Work to complete:
Using the data below, return the stretch from the line that contains "camera: 140 degrees right, 5 degrees down" through the line that contains "(477, 189) = (793, 428): brown", both included, exactly as it stands and nothing beyond it.

*** Opening of Recorded data ***

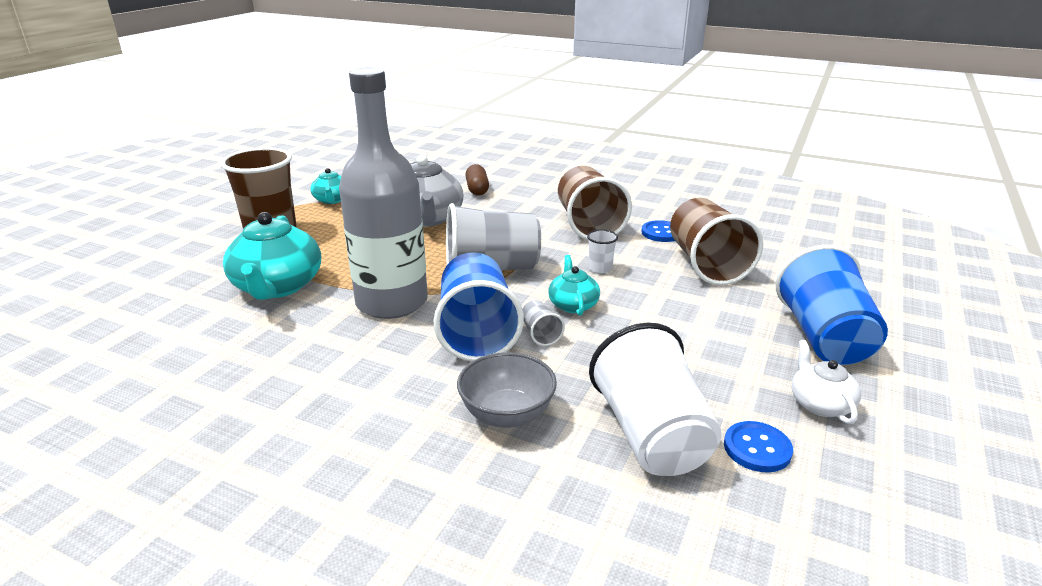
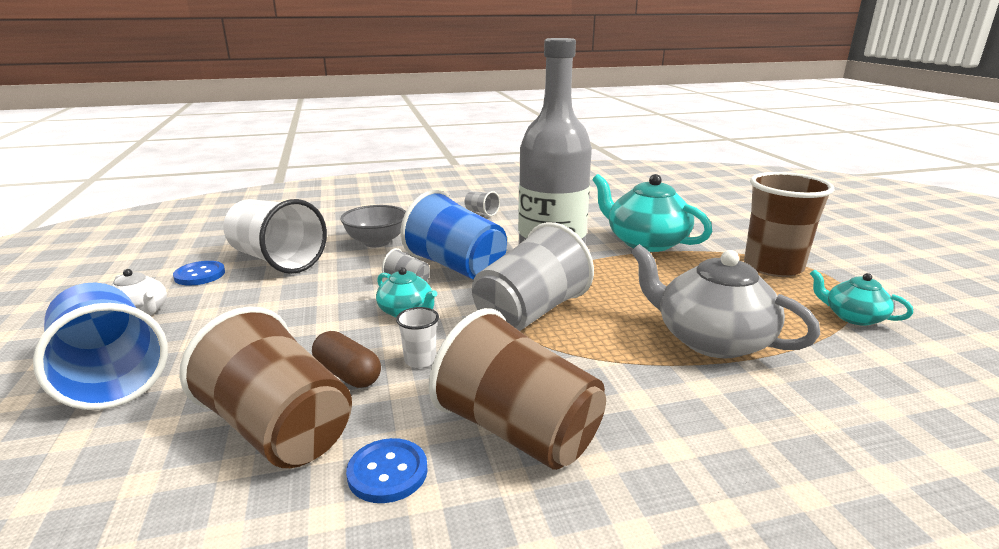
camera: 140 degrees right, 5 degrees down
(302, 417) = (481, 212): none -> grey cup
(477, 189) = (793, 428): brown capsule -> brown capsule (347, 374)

*** Close of Recorded data ***
*** Opening of Recorded data ***

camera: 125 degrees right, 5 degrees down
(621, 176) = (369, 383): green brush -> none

*** Close of Recorded data ***
*** Opening of Recorded data ***

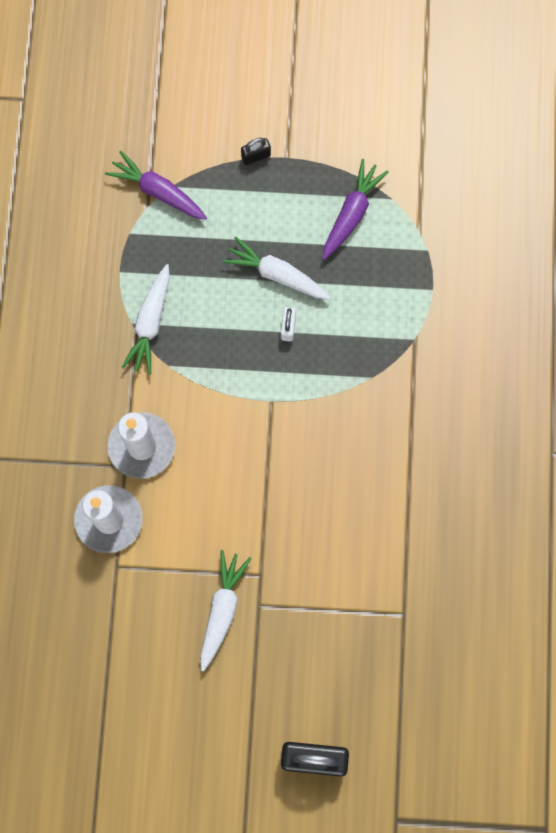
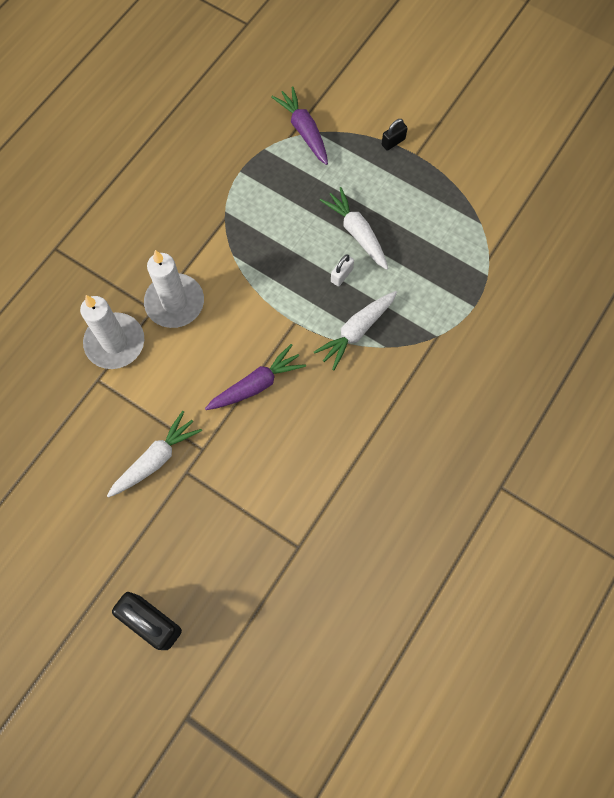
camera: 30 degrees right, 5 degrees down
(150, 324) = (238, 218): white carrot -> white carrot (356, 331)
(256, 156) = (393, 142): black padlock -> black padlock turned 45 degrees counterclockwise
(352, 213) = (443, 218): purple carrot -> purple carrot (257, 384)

*** Close of Recorded data ***

Exercise response:
camera: 140 degrees right, 5 degrees down
(302, 417) = (481, 212): none -> grey cup
(477, 189) = (793, 428): brown capsule -> brown capsule (347, 374)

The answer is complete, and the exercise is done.